■ DATA IN THIS EXERCISE ■
++++++++++++++++++++

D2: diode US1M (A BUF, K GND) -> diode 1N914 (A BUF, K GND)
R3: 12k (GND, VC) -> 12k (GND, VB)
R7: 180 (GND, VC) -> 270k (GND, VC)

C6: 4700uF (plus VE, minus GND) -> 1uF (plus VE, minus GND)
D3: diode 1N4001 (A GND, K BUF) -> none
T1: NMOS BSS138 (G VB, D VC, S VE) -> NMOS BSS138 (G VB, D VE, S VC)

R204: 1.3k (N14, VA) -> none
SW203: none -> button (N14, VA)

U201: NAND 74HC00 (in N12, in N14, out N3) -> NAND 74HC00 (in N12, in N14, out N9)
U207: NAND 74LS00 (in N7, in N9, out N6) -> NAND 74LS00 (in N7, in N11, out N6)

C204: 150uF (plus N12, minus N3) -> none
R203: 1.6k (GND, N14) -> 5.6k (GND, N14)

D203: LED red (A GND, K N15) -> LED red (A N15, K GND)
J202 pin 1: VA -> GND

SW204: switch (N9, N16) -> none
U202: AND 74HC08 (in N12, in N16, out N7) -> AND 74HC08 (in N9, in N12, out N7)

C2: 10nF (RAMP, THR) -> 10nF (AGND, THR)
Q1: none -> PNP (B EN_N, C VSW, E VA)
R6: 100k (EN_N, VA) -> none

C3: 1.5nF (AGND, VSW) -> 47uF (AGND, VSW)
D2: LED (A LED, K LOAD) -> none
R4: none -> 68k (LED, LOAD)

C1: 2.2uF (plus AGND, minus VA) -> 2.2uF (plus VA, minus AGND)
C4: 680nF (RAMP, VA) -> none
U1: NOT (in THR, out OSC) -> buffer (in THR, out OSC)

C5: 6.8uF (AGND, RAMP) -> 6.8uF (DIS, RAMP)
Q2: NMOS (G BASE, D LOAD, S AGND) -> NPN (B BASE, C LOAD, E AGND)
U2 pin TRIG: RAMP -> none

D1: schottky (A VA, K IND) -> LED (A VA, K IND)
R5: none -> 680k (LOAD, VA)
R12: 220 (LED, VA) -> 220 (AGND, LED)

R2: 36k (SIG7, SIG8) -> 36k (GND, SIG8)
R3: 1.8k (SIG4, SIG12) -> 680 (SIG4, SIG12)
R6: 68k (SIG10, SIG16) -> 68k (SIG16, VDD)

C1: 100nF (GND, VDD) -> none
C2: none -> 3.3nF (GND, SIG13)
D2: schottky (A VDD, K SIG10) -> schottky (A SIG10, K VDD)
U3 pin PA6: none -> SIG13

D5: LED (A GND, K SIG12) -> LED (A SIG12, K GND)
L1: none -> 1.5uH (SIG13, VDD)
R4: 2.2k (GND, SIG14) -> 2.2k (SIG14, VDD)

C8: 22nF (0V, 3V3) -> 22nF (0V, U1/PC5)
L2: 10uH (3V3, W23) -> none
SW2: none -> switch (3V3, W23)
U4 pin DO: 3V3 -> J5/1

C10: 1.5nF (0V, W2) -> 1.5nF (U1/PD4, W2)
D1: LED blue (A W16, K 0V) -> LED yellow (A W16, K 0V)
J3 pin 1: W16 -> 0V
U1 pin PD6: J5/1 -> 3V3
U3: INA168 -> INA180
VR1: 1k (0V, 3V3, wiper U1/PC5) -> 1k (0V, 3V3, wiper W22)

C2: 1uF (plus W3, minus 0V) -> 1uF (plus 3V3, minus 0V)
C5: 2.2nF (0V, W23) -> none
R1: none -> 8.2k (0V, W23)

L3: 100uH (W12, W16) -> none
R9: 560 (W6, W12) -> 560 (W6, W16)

++++++++++++++++++++

■ WHAT YOU NEED TO DO ■
This task calls for an exact reproduction of the lines that start at the one containing "R4: none -> 68k (LED, LOAD)" and continue to the end of the entries above.

■ SOLUTION TO THIS PROBLEM ■
R4: none -> 68k (LED, LOAD)

C1: 2.2uF (plus AGND, minus VA) -> 2.2uF (plus VA, minus AGND)
C4: 680nF (RAMP, VA) -> none
U1: NOT (in THR, out OSC) -> buffer (in THR, out OSC)

C5: 6.8uF (AGND, RAMP) -> 6.8uF (DIS, RAMP)
Q2: NMOS (G BASE, D LOAD, S AGND) -> NPN (B BASE, C LOAD, E AGND)
U2 pin TRIG: RAMP -> none

D1: schottky (A VA, K IND) -> LED (A VA, K IND)
R5: none -> 680k (LOAD, VA)
R12: 220 (LED, VA) -> 220 (AGND, LED)

R2: 36k (SIG7, SIG8) -> 36k (GND, SIG8)
R3: 1.8k (SIG4, SIG12) -> 680 (SIG4, SIG12)
R6: 68k (SIG10, SIG16) -> 68k (SIG16, VDD)

C1: 100nF (GND, VDD) -> none
C2: none -> 3.3nF (GND, SIG13)
D2: schottky (A VDD, K SIG10) -> schottky (A SIG10, K VDD)
U3 pin PA6: none -> SIG13

D5: LED (A GND, K SIG12) -> LED (A SIG12, K GND)
L1: none -> 1.5uH (SIG13, VDD)
R4: 2.2k (GND, SIG14) -> 2.2k (SIG14, VDD)

C8: 22nF (0V, 3V3) -> 22nF (0V, U1/PC5)
L2: 10uH (3V3, W23) -> none
SW2: none -> switch (3V3, W23)
U4 pin DO: 3V3 -> J5/1

C10: 1.5nF (0V, W2) -> 1.5nF (U1/PD4, W2)
D1: LED blue (A W16, K 0V) -> LED yellow (A W16, K 0V)
J3 pin 1: W16 -> 0V
U1 pin PD6: J5/1 -> 3V3
U3: INA168 -> INA180
VR1: 1k (0V, 3V3, wiper U1/PC5) -> 1k (0V, 3V3, wiper W22)

C2: 1uF (plus W3, minus 0V) -> 1uF (plus 3V3, minus 0V)
C5: 2.2nF (0V, W23) -> none
R1: none -> 8.2k (0V, W23)

L3: 100uH (W12, W16) -> none
R9: 560 (W6, W12) -> 560 (W6, W16)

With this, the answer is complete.